(Records from a data collection)
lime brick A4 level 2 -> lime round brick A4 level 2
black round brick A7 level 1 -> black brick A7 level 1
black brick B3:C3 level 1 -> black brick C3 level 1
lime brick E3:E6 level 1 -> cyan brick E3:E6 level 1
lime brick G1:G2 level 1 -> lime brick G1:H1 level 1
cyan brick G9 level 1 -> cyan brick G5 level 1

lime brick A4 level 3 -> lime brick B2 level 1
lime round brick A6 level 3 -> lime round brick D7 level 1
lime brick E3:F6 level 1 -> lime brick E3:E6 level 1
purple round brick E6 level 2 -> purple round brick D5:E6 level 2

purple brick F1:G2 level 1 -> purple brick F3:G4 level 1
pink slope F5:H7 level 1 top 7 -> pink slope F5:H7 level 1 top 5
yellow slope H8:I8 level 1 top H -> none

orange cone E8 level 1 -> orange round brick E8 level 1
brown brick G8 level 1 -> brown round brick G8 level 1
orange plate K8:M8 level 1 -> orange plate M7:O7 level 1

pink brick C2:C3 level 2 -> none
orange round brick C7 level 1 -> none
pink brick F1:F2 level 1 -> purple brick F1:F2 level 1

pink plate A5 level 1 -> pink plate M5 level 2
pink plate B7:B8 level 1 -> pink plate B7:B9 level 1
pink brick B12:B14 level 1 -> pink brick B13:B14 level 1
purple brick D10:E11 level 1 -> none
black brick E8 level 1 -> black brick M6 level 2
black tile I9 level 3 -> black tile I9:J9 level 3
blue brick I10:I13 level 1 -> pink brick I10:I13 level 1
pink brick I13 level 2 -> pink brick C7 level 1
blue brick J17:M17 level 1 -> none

**How to complete this task**
Could you write out the full data verbatim?

**Answer box**
lime brick A4 level 2 -> lime round brick A4 level 2
black round brick A7 level 1 -> black brick A7 level 1
black brick B3:C3 level 1 -> black brick C3 level 1
lime brick E3:E6 level 1 -> cyan brick E3:E6 level 1
lime brick G1:G2 level 1 -> lime brick G1:H1 level 1
cyan brick G9 level 1 -> cyan brick G5 level 1

lime brick A4 level 3 -> lime brick B2 level 1
lime round brick A6 level 3 -> lime round brick D7 level 1
lime brick E3:F6 level 1 -> lime brick E3:E6 level 1
purple round brick E6 level 2 -> purple round brick D5:E6 level 2

purple brick F1:G2 level 1 -> purple brick F3:G4 level 1
pink slope F5:H7 level 1 top 7 -> pink slope F5:H7 level 1 top 5
yellow slope H8:I8 level 1 top H -> none

orange cone E8 level 1 -> orange round brick E8 level 1
brown brick G8 level 1 -> brown round brick G8 level 1
orange plate K8:M8 level 1 -> orange plate M7:O7 level 1

pink brick C2:C3 level 2 -> none
orange round brick C7 level 1 -> none
pink brick F1:F2 level 1 -> purple brick F1:F2 level 1

pink plate A5 level 1 -> pink plate M5 level 2
pink plate B7:B8 level 1 -> pink plate B7:B9 level 1
pink brick B12:B14 level 1 -> pink brick B13:B14 level 1
purple brick D10:E11 level 1 -> none
black brick E8 level 1 -> black brick M6 level 2
black tile I9 level 3 -> black tile I9:J9 level 3
blue brick I10:I13 level 1 -> pink brick I10:I13 level 1
pink brick I13 level 2 -> pink brick C7 level 1
blue brick J17:M17 level 1 -> none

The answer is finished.